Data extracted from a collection
○ ○ ○ ○

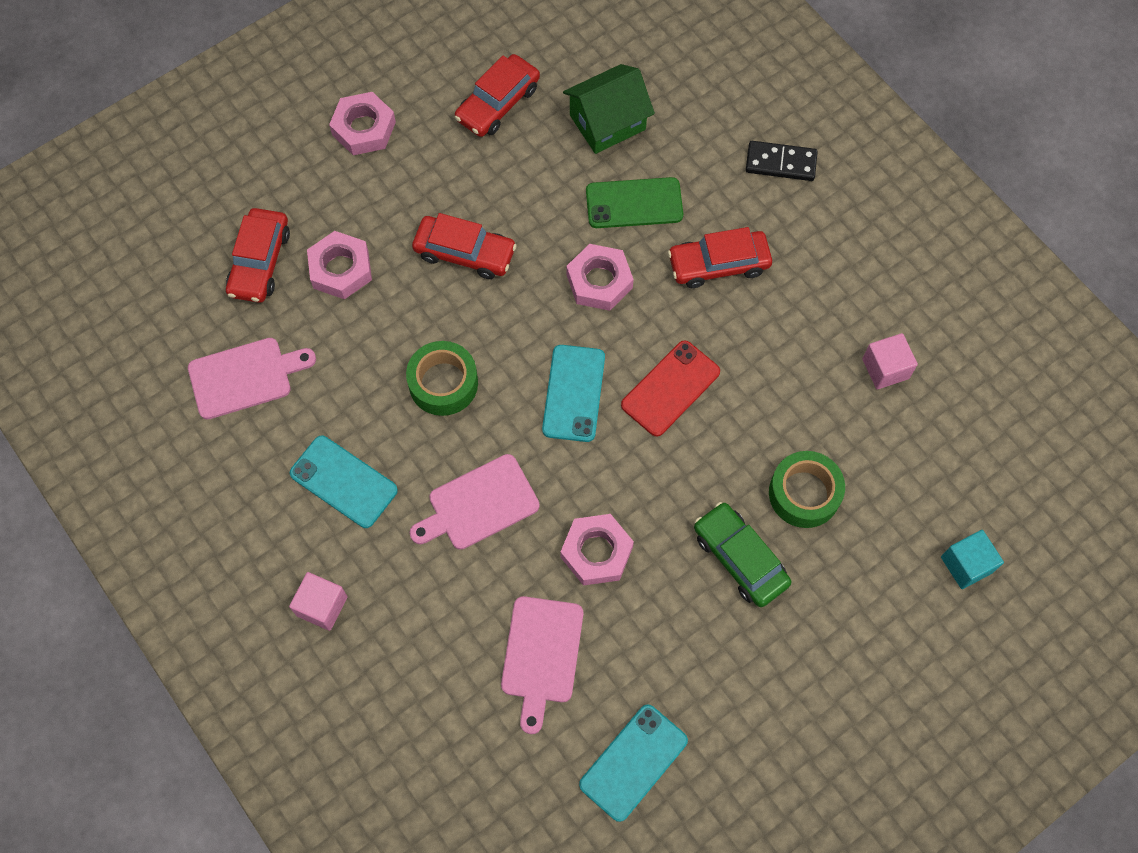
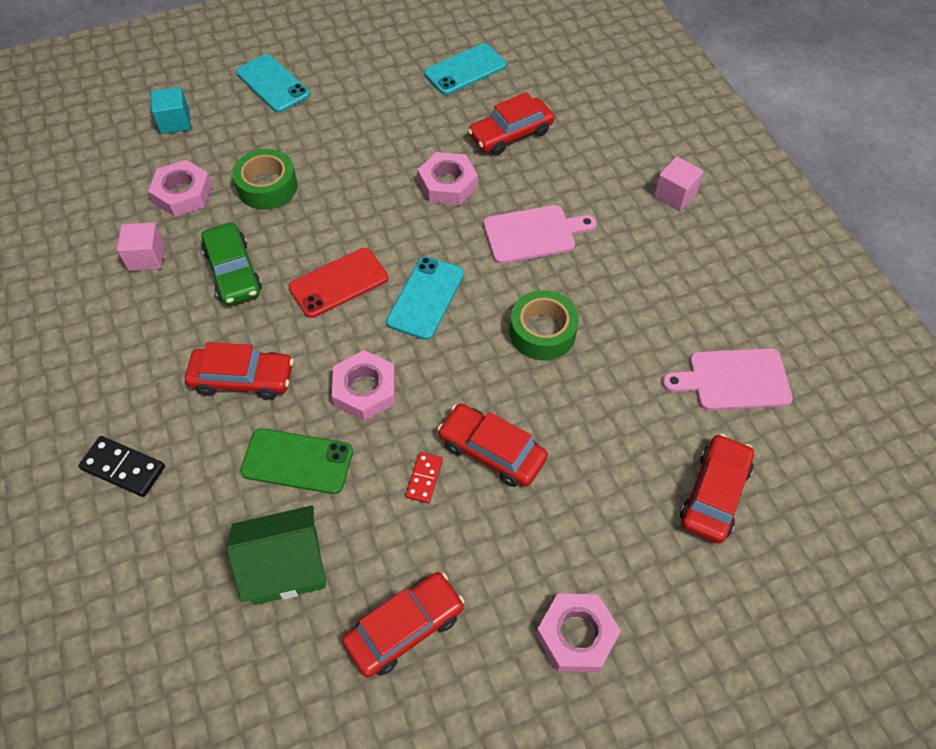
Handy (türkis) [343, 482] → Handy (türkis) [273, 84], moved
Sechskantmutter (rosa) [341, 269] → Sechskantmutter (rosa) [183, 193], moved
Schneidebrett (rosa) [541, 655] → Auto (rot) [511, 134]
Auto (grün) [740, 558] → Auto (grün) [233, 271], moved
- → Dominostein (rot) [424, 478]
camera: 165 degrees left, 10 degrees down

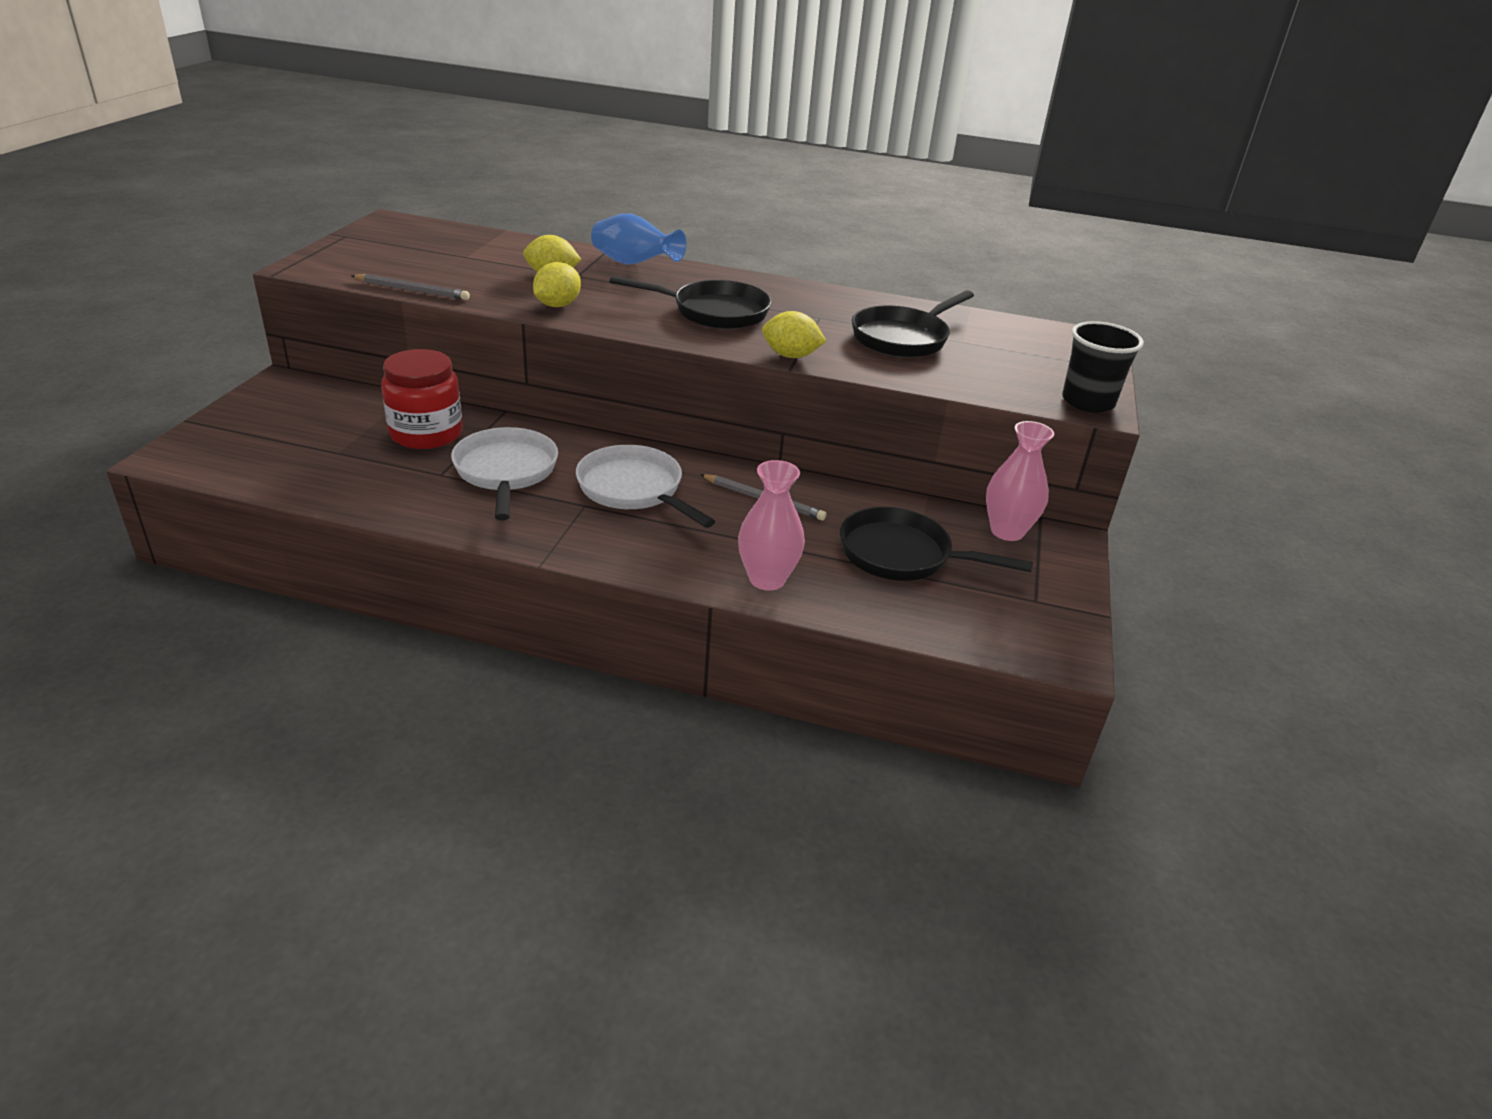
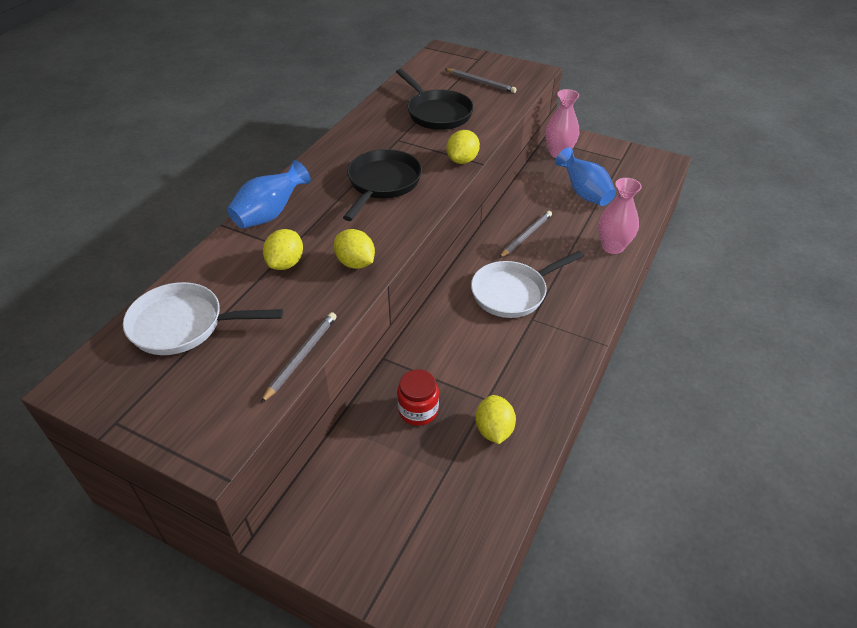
Einmachglas (rot) [426, 433] → Einmachglas (rot) [418, 410], x0.65
Pfanne (weiß) [506, 472] → Pfanne (weiß) [183, 325], moved
Pfanne (schwarz) [902, 555] → Vase (blau) [584, 193]
Becher (schwarz) [1088, 402] → -
- → Bleistift (grau) [481, 82]
- → Zitrone (gelb) [494, 430]
camera: 75 degrees left, 10 degrees up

○ ○ ○ ○

Brief: Leaving out the pictures, restate word for word the lines above from the one containing "Schneidebrett (rosa) [541, 655]" through the end of the records, both ends included.

Solved exercise:
Schneidebrett (rosa) [541, 655] → Auto (rot) [511, 134]
Auto (grün) [740, 558] → Auto (grün) [233, 271], moved
- → Dominostein (rot) [424, 478]
camera: 165 degrees left, 10 degrees down

Einmachglas (rot) [426, 433] → Einmachglas (rot) [418, 410], x0.65
Pfanne (weiß) [506, 472] → Pfanne (weiß) [183, 325], moved
Pfanne (schwarz) [902, 555] → Vase (blau) [584, 193]
Becher (schwarz) [1088, 402] → -
- → Bleistift (grau) [481, 82]
- → Zitrone (gelb) [494, 430]
camera: 75 degrees left, 10 degrees up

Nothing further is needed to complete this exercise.